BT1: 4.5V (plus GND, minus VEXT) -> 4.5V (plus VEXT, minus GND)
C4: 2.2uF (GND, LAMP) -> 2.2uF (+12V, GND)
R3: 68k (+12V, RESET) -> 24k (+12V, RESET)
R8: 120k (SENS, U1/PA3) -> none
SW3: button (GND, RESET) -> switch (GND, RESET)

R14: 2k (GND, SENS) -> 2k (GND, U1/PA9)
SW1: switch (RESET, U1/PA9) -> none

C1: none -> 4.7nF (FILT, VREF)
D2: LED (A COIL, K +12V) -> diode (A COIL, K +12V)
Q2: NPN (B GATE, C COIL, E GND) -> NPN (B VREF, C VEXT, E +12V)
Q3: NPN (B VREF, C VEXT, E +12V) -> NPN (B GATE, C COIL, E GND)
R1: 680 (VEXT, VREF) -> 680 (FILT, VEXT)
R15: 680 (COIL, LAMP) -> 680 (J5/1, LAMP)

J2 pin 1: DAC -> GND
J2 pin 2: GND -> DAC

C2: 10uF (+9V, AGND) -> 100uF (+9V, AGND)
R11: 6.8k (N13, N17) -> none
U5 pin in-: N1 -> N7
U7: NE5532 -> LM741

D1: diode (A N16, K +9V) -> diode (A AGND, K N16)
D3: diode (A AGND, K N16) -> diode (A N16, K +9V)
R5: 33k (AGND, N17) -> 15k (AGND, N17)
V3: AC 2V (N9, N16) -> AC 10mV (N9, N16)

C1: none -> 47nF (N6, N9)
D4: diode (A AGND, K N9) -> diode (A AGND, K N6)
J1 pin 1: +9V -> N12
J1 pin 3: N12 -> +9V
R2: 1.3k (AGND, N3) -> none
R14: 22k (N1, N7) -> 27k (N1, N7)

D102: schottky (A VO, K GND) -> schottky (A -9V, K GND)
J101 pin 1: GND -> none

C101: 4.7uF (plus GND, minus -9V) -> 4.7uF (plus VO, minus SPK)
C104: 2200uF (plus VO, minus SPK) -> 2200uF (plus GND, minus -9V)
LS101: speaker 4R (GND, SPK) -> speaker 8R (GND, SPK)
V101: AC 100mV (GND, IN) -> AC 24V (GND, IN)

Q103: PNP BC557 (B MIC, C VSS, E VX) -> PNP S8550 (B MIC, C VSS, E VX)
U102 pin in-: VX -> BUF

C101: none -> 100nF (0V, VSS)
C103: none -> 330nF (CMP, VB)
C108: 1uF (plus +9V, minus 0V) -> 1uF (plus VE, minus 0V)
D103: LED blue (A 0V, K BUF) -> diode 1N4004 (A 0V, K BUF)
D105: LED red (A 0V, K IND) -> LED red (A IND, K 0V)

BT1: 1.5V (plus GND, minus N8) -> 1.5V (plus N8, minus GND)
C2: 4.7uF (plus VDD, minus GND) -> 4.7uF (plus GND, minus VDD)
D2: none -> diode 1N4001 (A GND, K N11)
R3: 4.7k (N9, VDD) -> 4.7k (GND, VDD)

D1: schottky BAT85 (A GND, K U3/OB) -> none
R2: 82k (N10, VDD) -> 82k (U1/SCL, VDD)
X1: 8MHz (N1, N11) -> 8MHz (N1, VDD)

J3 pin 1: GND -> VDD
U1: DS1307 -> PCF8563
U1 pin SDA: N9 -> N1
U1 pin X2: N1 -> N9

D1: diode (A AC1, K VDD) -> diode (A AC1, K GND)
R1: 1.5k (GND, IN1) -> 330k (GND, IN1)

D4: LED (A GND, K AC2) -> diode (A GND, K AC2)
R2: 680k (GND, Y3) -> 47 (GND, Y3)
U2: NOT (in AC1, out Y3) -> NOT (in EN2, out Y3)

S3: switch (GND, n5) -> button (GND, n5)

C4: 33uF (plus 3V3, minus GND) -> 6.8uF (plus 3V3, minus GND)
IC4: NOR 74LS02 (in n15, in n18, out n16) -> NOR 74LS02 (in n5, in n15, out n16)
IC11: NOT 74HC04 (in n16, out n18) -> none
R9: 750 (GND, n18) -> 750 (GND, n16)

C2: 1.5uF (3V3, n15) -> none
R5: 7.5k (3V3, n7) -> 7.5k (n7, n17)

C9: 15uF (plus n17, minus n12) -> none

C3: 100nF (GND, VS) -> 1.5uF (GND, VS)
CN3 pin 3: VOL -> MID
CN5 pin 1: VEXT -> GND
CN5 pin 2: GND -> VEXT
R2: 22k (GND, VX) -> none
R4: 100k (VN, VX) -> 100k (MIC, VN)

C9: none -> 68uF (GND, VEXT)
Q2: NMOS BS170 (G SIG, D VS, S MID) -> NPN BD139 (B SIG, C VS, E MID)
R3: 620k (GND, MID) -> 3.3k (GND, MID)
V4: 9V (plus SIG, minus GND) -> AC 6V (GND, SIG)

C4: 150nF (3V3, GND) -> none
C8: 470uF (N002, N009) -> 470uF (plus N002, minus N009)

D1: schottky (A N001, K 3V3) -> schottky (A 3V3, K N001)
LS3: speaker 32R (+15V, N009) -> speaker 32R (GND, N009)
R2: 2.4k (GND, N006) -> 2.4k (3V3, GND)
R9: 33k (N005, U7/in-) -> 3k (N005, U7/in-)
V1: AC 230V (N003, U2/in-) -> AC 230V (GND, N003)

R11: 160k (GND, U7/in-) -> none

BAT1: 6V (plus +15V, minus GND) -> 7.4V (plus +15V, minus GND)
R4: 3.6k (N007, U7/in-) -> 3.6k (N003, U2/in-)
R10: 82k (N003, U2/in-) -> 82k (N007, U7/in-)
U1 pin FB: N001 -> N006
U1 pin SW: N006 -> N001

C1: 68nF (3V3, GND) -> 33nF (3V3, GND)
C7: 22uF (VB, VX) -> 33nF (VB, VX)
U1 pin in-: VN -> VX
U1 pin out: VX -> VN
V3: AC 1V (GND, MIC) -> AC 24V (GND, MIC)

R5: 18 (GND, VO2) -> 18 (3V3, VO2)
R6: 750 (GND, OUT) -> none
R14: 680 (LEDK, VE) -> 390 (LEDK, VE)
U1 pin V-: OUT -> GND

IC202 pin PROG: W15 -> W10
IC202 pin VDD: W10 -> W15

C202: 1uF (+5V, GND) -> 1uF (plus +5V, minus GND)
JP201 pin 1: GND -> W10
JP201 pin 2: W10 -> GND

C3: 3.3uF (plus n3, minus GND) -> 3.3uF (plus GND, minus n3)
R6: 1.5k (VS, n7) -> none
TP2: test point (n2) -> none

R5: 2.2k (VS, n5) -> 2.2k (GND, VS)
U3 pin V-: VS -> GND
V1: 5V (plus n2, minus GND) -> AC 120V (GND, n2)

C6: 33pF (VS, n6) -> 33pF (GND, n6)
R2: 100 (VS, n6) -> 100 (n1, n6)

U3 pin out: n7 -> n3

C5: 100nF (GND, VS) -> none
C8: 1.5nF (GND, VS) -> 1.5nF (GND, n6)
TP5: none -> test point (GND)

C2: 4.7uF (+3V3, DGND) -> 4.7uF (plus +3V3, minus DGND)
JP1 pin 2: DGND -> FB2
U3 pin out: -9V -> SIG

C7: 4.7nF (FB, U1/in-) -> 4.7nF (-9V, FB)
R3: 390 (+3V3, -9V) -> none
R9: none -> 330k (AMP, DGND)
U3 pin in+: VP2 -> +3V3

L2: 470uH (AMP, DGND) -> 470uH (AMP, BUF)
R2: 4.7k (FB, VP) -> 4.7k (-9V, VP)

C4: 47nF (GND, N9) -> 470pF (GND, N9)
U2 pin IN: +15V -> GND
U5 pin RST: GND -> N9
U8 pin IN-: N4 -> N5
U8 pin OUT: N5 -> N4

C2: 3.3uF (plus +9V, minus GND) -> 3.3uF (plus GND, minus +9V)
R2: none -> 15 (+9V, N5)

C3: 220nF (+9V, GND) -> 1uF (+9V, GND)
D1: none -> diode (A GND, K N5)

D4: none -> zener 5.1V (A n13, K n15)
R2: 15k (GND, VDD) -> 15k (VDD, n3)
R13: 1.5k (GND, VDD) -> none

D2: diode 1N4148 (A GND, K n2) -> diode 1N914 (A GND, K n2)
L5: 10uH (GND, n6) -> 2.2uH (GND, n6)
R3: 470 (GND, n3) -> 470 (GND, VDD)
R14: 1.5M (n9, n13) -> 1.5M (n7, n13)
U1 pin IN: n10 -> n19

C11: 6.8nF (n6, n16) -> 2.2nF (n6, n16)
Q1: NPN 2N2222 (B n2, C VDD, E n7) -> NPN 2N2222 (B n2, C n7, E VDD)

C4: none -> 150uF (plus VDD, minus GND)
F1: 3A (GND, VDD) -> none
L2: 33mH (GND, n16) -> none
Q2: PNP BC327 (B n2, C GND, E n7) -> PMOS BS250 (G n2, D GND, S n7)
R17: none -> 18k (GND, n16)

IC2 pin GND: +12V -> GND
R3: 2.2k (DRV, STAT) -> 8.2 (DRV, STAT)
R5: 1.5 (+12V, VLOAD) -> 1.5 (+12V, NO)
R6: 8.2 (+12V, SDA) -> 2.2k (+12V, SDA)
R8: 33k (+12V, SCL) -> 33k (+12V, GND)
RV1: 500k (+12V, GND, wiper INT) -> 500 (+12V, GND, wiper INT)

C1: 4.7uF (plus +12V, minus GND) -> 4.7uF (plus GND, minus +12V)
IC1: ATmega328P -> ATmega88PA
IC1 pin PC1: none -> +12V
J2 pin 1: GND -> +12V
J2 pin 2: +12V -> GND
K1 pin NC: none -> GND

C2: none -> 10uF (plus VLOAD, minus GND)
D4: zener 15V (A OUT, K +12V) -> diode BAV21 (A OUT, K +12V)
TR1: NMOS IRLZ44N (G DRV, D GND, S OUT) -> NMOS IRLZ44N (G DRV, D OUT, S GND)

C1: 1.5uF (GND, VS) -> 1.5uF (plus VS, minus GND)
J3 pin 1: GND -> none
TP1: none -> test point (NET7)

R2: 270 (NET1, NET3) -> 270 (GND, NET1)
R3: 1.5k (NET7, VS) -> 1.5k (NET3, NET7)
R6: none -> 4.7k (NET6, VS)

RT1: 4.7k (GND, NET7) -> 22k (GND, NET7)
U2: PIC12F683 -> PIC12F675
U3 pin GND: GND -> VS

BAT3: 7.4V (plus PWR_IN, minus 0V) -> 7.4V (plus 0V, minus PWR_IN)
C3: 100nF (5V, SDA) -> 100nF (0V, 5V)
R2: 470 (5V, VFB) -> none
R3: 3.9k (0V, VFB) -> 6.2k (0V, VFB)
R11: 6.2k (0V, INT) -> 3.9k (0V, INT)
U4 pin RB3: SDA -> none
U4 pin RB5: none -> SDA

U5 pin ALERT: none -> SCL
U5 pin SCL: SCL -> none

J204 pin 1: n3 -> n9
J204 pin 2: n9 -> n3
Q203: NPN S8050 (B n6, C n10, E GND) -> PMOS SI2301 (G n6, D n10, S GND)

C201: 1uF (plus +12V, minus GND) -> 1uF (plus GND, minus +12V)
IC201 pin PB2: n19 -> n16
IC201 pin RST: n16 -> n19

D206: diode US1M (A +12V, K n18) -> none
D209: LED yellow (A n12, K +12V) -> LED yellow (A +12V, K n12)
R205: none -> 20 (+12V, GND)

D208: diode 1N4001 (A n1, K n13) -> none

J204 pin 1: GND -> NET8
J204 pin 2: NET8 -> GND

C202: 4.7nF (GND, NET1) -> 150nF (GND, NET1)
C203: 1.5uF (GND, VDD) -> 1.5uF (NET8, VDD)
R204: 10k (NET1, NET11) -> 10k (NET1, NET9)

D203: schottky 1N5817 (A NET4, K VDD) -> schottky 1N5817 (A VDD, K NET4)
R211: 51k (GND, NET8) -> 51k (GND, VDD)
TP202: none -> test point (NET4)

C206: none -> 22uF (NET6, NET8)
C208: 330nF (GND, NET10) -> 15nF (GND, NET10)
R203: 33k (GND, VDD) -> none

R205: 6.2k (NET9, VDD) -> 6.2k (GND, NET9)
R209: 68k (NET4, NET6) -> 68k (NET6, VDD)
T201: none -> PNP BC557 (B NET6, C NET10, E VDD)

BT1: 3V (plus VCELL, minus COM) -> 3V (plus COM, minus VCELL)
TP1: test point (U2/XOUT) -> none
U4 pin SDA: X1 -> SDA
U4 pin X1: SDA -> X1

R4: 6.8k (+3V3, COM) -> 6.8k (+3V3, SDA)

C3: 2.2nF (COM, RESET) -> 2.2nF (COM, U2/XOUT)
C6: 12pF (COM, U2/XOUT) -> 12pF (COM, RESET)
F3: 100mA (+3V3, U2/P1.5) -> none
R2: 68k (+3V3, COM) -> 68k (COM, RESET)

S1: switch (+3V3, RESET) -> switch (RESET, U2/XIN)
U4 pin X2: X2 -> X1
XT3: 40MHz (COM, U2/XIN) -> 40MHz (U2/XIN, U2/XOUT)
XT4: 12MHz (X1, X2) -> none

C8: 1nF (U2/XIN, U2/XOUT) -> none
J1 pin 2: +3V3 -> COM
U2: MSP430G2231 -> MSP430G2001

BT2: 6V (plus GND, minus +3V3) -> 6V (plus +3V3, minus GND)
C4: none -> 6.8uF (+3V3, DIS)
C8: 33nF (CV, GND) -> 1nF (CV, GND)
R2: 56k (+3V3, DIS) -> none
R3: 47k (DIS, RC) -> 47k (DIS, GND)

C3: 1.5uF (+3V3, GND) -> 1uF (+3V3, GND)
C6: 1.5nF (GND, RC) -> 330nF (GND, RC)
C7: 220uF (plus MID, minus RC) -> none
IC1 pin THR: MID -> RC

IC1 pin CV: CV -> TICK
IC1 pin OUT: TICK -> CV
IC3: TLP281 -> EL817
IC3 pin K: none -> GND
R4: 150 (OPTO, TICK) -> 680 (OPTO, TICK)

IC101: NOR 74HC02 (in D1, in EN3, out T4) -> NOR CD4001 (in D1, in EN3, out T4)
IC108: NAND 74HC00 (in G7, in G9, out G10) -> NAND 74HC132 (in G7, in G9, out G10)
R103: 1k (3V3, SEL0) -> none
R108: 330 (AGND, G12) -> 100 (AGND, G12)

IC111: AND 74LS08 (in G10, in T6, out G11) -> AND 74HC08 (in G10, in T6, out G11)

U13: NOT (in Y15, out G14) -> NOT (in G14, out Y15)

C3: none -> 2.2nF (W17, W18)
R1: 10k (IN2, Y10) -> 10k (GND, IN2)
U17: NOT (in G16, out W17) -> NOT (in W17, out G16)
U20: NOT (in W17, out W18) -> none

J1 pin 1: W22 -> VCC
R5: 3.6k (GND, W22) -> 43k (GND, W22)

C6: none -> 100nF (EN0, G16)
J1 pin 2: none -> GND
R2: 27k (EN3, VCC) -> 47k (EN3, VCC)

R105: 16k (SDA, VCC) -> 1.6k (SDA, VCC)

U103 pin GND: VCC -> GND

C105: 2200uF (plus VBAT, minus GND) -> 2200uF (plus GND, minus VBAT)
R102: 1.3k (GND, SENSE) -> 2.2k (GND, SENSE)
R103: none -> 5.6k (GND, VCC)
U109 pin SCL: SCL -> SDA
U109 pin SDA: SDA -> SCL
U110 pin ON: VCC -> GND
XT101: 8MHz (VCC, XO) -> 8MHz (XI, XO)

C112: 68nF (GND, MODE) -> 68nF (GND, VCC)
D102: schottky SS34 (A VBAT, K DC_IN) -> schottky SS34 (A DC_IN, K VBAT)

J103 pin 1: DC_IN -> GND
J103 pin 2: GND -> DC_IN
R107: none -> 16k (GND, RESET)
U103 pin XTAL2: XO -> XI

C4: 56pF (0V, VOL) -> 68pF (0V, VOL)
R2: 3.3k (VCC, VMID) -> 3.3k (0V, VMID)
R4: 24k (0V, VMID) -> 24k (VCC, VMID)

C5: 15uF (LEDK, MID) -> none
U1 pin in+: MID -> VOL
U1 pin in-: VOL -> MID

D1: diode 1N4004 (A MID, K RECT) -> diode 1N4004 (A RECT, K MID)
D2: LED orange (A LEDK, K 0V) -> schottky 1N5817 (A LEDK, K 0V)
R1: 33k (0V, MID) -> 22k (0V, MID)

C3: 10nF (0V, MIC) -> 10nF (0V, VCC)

[YOUR INSTRUCTIONS] Everything above from the line containing "U3 pin in+: VP2 -> +3V3" through the line containing "C11: 6.8nF (n6, n16) -> 2.2nF (n6, n16)" must be copied exactly. Nothing outside that range belongs in the answer.

[RESPONSE]
U3 pin in+: VP2 -> +3V3

L2: 470uH (AMP, DGND) -> 470uH (AMP, BUF)
R2: 4.7k (FB, VP) -> 4.7k (-9V, VP)

C4: 47nF (GND, N9) -> 470pF (GND, N9)
U2 pin IN: +15V -> GND
U5 pin RST: GND -> N9
U8 pin IN-: N4 -> N5
U8 pin OUT: N5 -> N4

C2: 3.3uF (plus +9V, minus GND) -> 3.3uF (plus GND, minus +9V)
R2: none -> 15 (+9V, N5)

C3: 220nF (+9V, GND) -> 1uF (+9V, GND)
D1: none -> diode (A GND, K N5)

D4: none -> zener 5.1V (A n13, K n15)
R2: 15k (GND, VDD) -> 15k (VDD, n3)
R13: 1.5k (GND, VDD) -> none

D2: diode 1N4148 (A GND, K n2) -> diode 1N914 (A GND, K n2)
L5: 10uH (GND, n6) -> 2.2uH (GND, n6)
R3: 470 (GND, n3) -> 470 (GND, VDD)
R14: 1.5M (n9, n13) -> 1.5M (n7, n13)
U1 pin IN: n10 -> n19

C11: 6.8nF (n6, n16) -> 2.2nF (n6, n16)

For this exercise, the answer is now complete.